When you reach the line that has "pink soap dispenser: 3 -> 0" in the material below, reproduce it and each line after it exactly, through the last one.

§ **Supplied information**
================
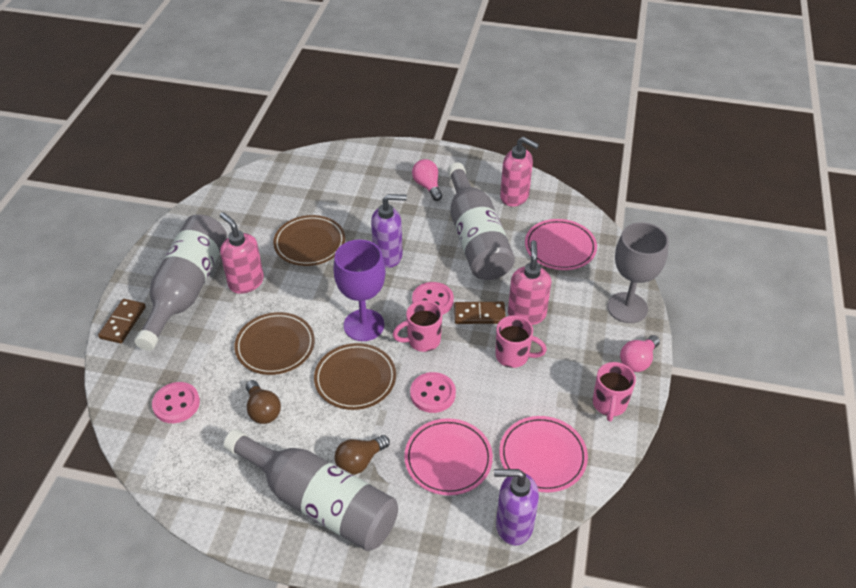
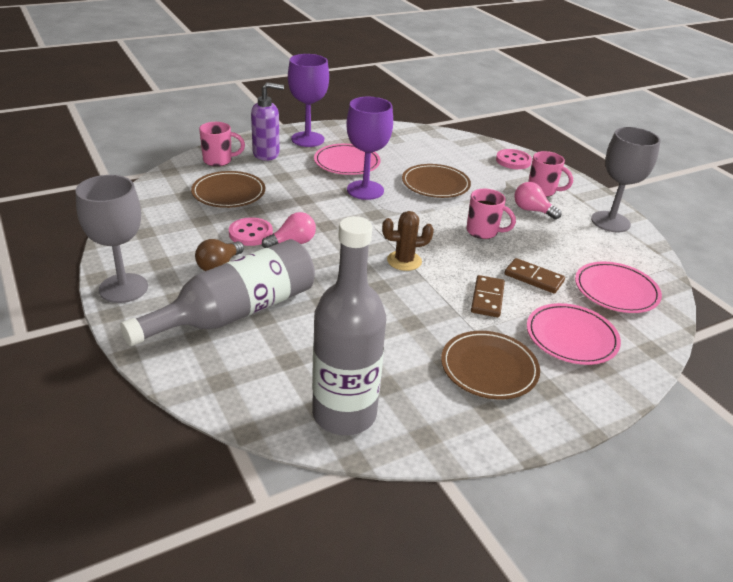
brown cactus: 0 -> 1
brown light bulb: 2 -> 1
grey bottle: 3 -> 2
grey goblet: 1 -> 2
pink button: 3 -> 2
pink soap dispenser: 3 -> 0
purple goblet: 1 -> 2
purple soap dispenser: 2 -> 1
================
§ **Task solution**
pink soap dispenser: 3 -> 0
purple goblet: 1 -> 2
purple soap dispenser: 2 -> 1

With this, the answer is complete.